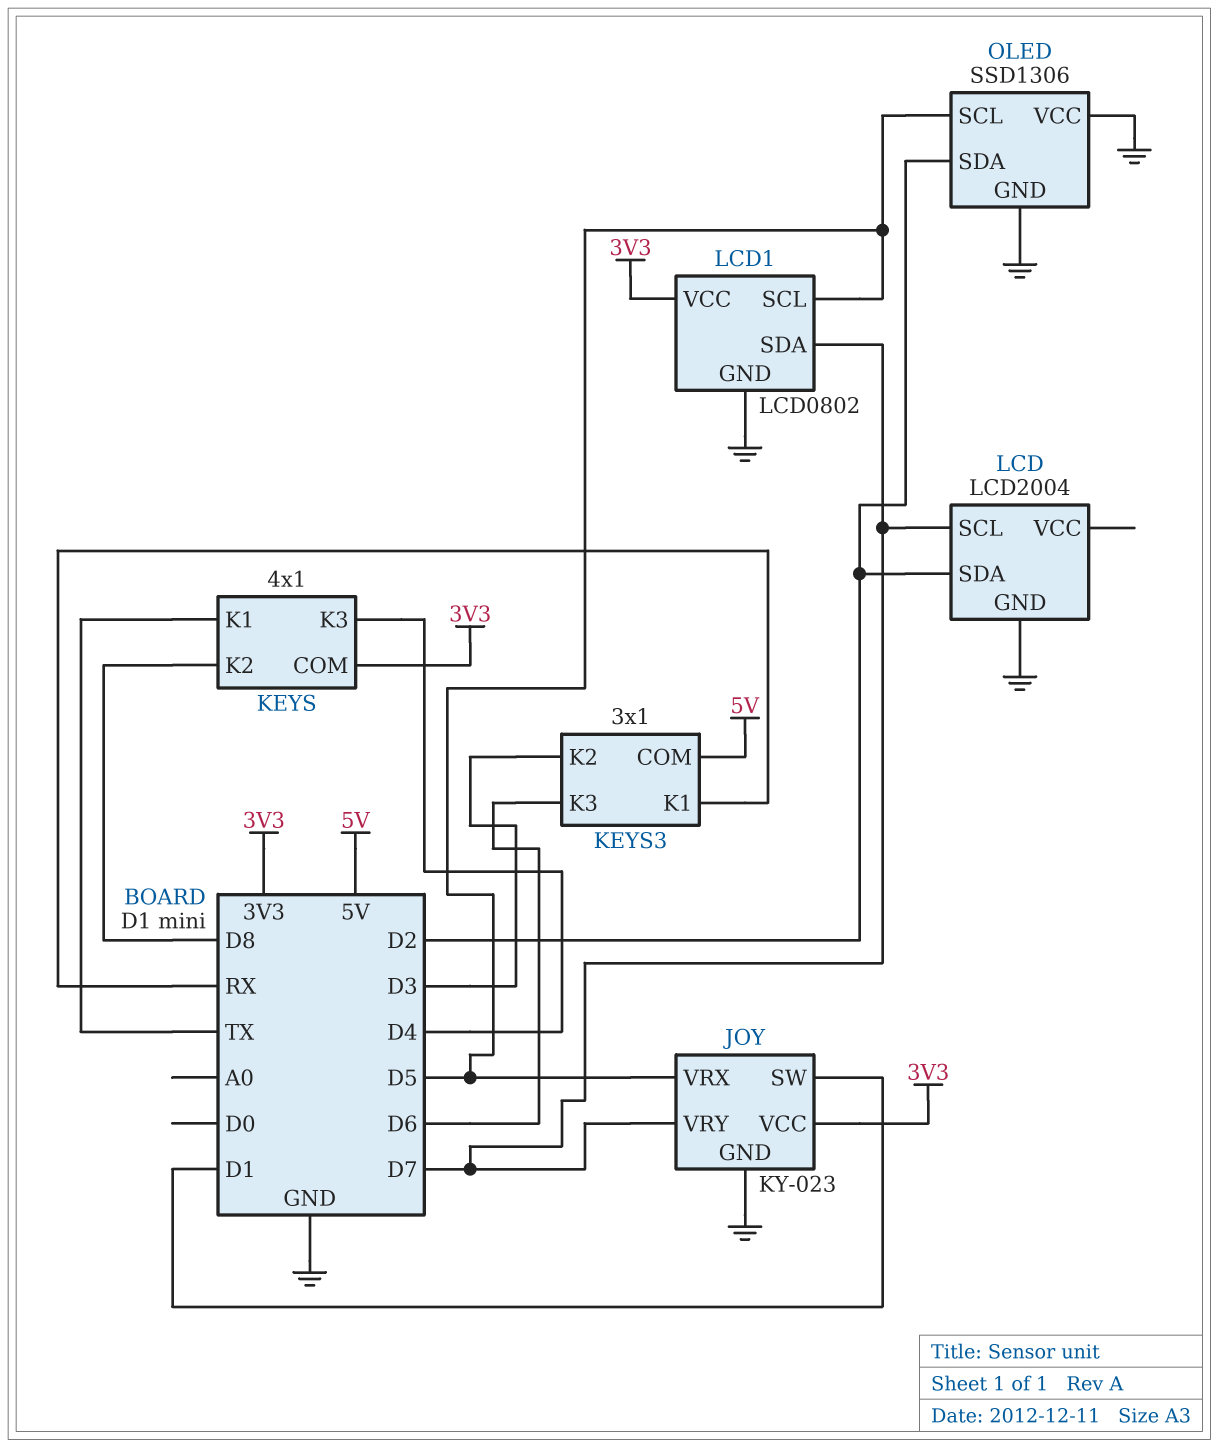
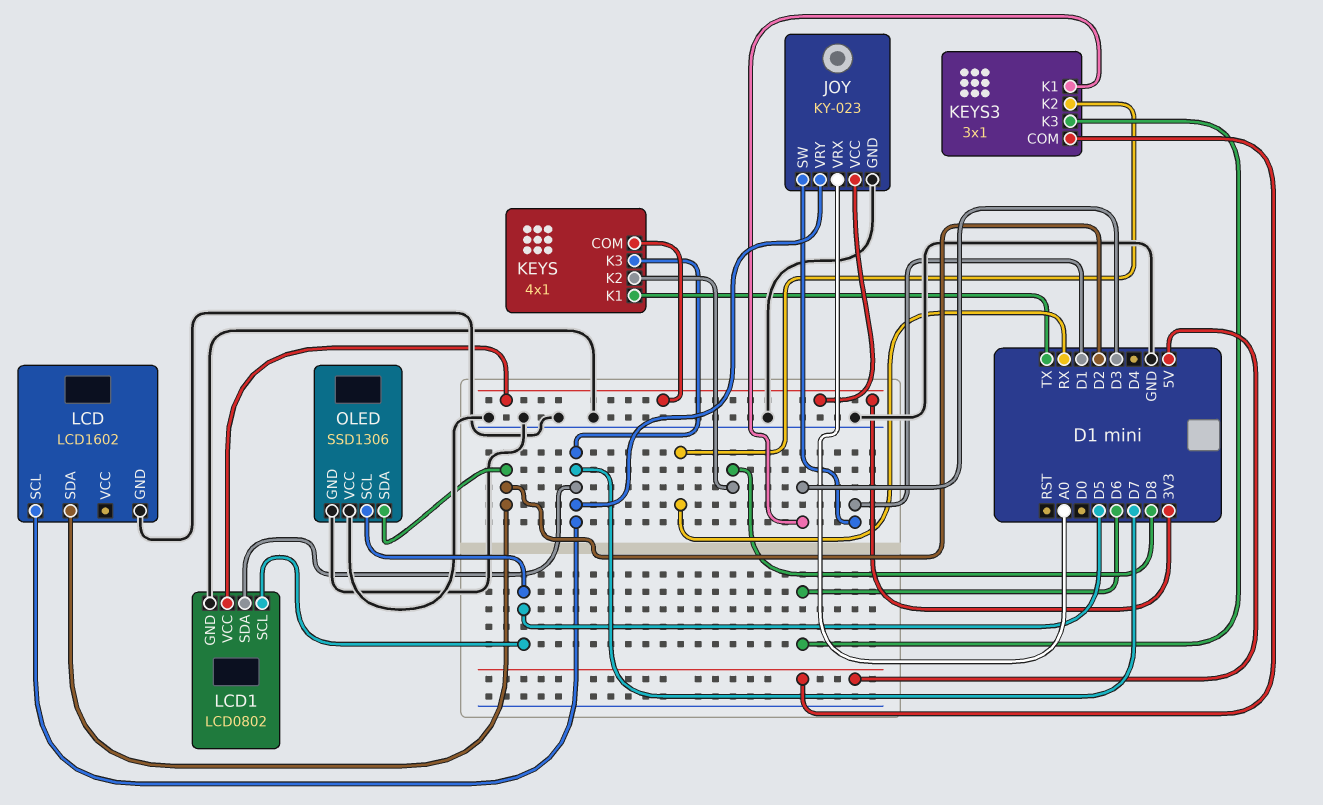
JOY pin VRX: D5 -> A0
KEYS pin K3: D4 -> D7
KEYS3 pin K1: RX -> D3
KEYS3 pin K2: D3 -> RX
LCD: LCD2004 -> LCD1602

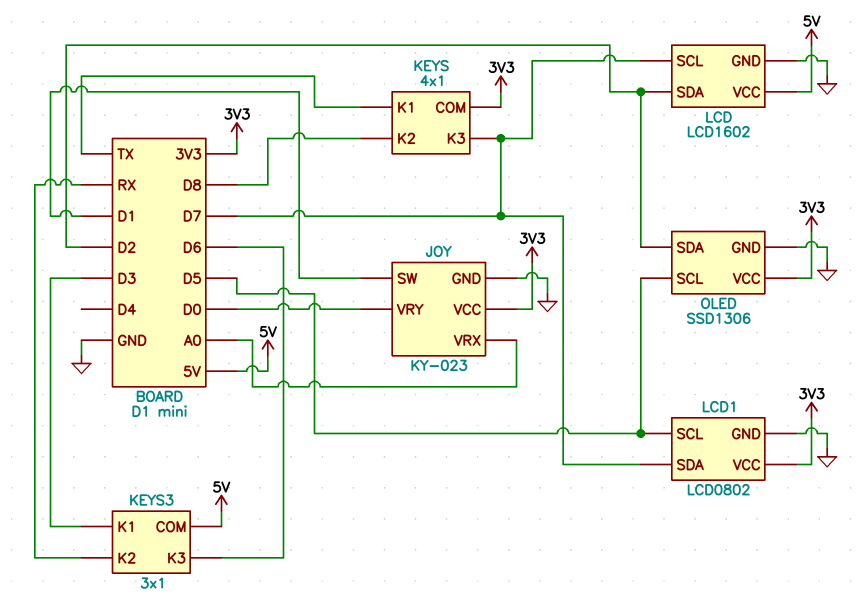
JOY pin VRY: D7 -> D0
LCD pin VCC: none -> 5V
OLED pin VCC: GND -> 3V3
+++
- [Instructions for the task] Would you repeat the entries exactly, keeping the images out?

- [Written answer]
JOY pin VRX: D5 -> A0
KEYS pin K3: D4 -> D7
KEYS3 pin K1: RX -> D3
KEYS3 pin K2: D3 -> RX
LCD: LCD2004 -> LCD1602

JOY pin VRY: D7 -> D0
LCD pin VCC: none -> 5V
OLED pin VCC: GND -> 3V3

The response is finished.